GIVEN DATA:
============================================================
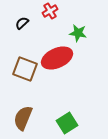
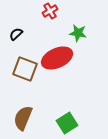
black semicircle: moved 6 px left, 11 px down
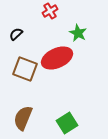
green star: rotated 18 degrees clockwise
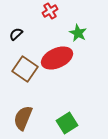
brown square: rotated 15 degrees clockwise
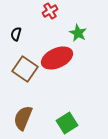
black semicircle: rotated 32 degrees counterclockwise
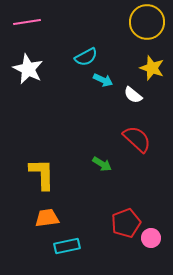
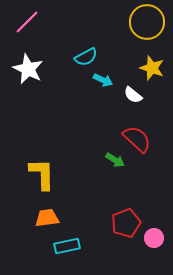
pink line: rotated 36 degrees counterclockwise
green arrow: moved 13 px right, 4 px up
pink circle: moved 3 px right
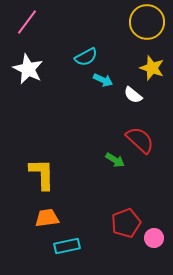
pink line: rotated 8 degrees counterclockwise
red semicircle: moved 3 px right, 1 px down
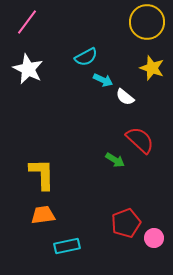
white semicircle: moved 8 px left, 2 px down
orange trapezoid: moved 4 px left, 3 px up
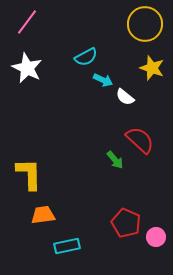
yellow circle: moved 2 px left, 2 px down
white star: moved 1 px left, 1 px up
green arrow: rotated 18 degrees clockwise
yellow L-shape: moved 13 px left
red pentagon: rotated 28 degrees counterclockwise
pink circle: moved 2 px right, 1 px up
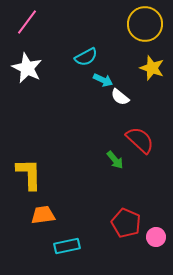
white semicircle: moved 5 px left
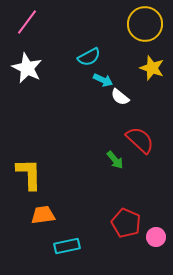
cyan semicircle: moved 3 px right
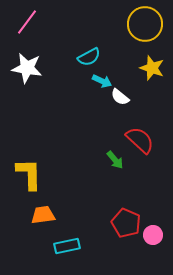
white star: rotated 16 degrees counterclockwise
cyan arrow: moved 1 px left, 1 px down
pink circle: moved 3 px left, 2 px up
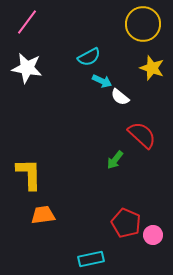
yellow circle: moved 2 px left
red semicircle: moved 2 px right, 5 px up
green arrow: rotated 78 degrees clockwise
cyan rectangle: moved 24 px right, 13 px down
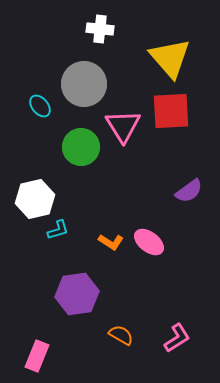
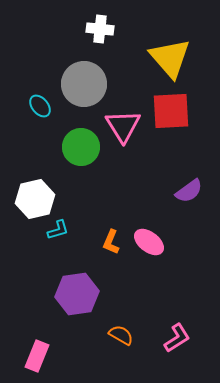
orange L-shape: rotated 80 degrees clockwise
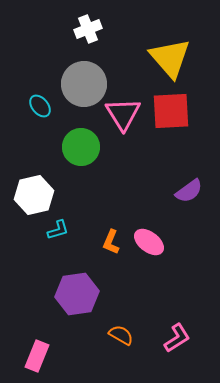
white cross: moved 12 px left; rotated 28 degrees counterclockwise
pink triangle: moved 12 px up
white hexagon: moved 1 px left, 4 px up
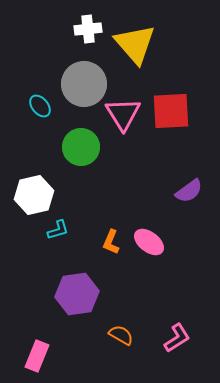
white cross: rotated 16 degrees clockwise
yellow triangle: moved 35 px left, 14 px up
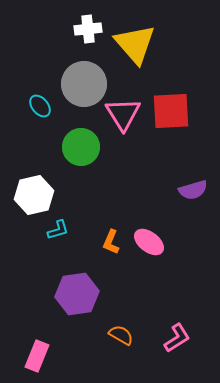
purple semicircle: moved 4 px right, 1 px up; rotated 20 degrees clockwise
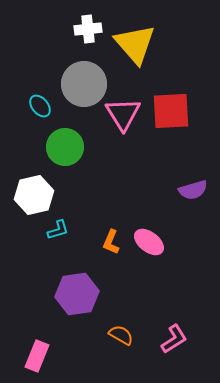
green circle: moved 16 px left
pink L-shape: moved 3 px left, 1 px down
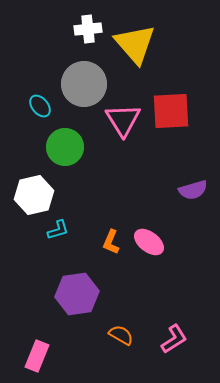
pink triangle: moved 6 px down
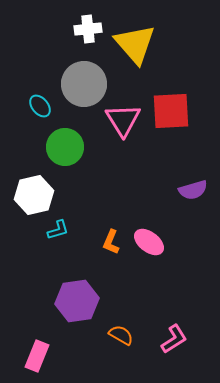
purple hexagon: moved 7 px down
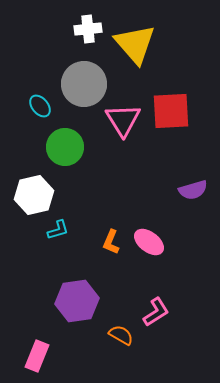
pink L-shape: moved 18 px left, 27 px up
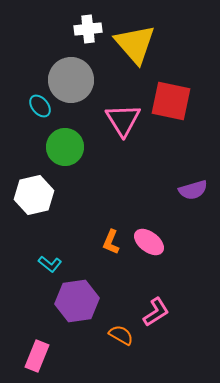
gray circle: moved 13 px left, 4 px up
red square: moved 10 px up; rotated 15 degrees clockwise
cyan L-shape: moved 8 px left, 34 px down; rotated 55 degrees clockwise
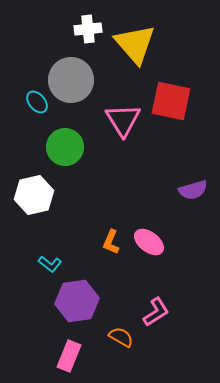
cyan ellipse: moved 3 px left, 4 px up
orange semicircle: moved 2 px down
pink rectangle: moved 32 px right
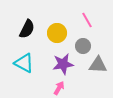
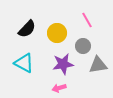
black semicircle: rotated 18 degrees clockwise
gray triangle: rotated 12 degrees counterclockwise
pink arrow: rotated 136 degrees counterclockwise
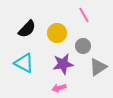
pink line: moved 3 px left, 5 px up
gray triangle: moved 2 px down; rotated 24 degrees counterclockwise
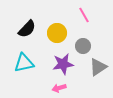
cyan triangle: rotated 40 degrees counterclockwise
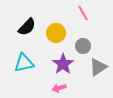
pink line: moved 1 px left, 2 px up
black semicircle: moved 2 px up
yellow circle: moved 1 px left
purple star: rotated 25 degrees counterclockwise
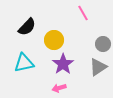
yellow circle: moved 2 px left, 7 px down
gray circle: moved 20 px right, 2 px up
============================================================
EXERCISE OBJECTIVE:
Copy every line of text from the records above word for word, and leave out all the pictures.

SOLUTION FOR THIS PROBLEM:
black semicircle: moved 6 px left, 11 px down
green star: rotated 18 degrees clockwise
brown square: rotated 15 degrees clockwise
black semicircle: rotated 32 degrees counterclockwise
pink line: rotated 36 degrees counterclockwise
green arrow: moved 13 px right, 4 px up
pink circle: moved 3 px right
pink line: rotated 8 degrees counterclockwise
red semicircle: moved 3 px right, 1 px down
white semicircle: moved 8 px left, 2 px down
orange trapezoid: moved 4 px left, 3 px up
yellow circle: moved 2 px left, 2 px down
white star: moved 1 px left, 1 px up
green arrow: rotated 18 degrees clockwise
yellow L-shape: moved 13 px left
red pentagon: rotated 28 degrees counterclockwise
pink circle: moved 2 px right, 1 px up
white semicircle: moved 5 px left
cyan semicircle: moved 3 px right
white star: rotated 16 degrees counterclockwise
cyan arrow: moved 1 px left, 1 px down
pink circle: moved 3 px left, 2 px up
yellow circle: moved 2 px left
red semicircle: moved 2 px right, 5 px up
green arrow: rotated 78 degrees clockwise
cyan rectangle: moved 24 px right, 13 px down
orange L-shape: rotated 80 degrees clockwise
white cross: moved 12 px left; rotated 28 degrees counterclockwise
pink triangle: moved 12 px up
white hexagon: moved 1 px left, 4 px up
white cross: rotated 16 degrees clockwise
yellow triangle: moved 35 px left, 14 px up
purple semicircle: moved 4 px right, 1 px up; rotated 20 degrees clockwise
green circle: moved 16 px left
pink L-shape: moved 3 px left, 1 px down
pink triangle: moved 6 px down
purple hexagon: moved 7 px down
pink L-shape: moved 18 px left, 27 px up
gray circle: moved 13 px left, 4 px up
red square: moved 10 px up; rotated 15 degrees clockwise
cyan L-shape: moved 8 px left, 34 px down; rotated 55 degrees clockwise
cyan ellipse: moved 3 px left, 4 px up
orange semicircle: moved 2 px down
pink rectangle: moved 32 px right
black semicircle: rotated 18 degrees clockwise
gray triangle: rotated 12 degrees counterclockwise
pink arrow: rotated 136 degrees counterclockwise
pink line: moved 3 px left, 5 px up
gray triangle: moved 2 px down; rotated 24 degrees counterclockwise
cyan triangle: rotated 40 degrees counterclockwise
pink line: moved 1 px left, 2 px up
black semicircle: moved 2 px up
yellow circle: moved 1 px left
purple star: rotated 25 degrees counterclockwise
yellow circle: moved 2 px left, 7 px down
gray circle: moved 20 px right, 2 px up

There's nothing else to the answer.